◆ **Work required**
Beginning at the line that contains "orange calculator [375,263,429,333] -> none" and ending at the last line of the entries, write out each line exactly; include nothing outside that span.

##### Entries provided

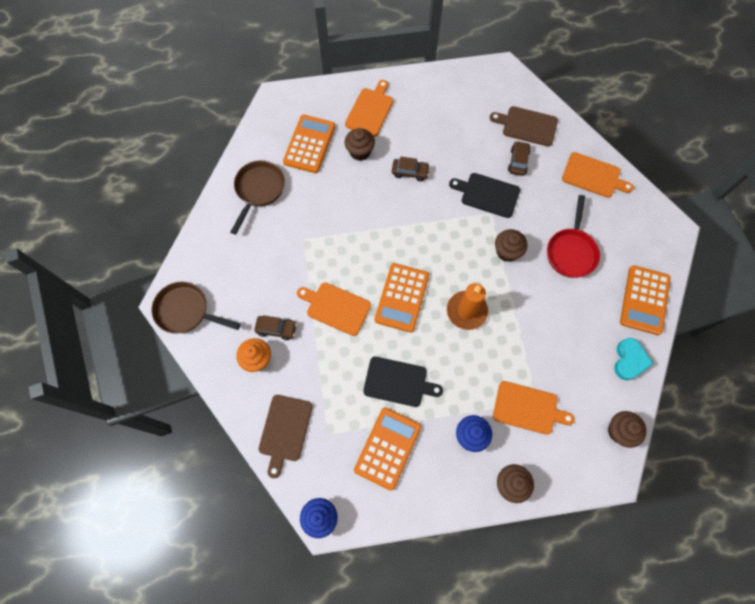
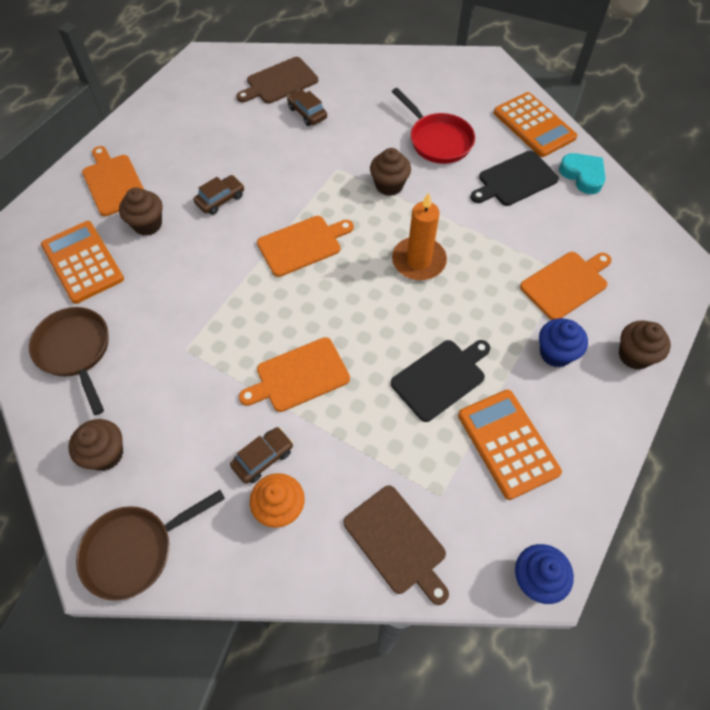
camera: 50 degrees left, 10 degrees down
orange calculator [375,263,429,333] -> none
black cutting board [449,173,520,218] -> black cutting board moved to [471,150,559,206]
orange cutting board [562,152,634,198] -> orange cutting board moved to [257,216,354,277]
brown cupcake [608,411,647,448] -> brown cupcake moved to [68,419,123,471]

##########

◆ **Exercise response**
orange calculator [375,263,429,333] -> none
black cutting board [449,173,520,218] -> black cutting board moved to [471,150,559,206]
orange cutting board [562,152,634,198] -> orange cutting board moved to [257,216,354,277]
brown cupcake [608,411,647,448] -> brown cupcake moved to [68,419,123,471]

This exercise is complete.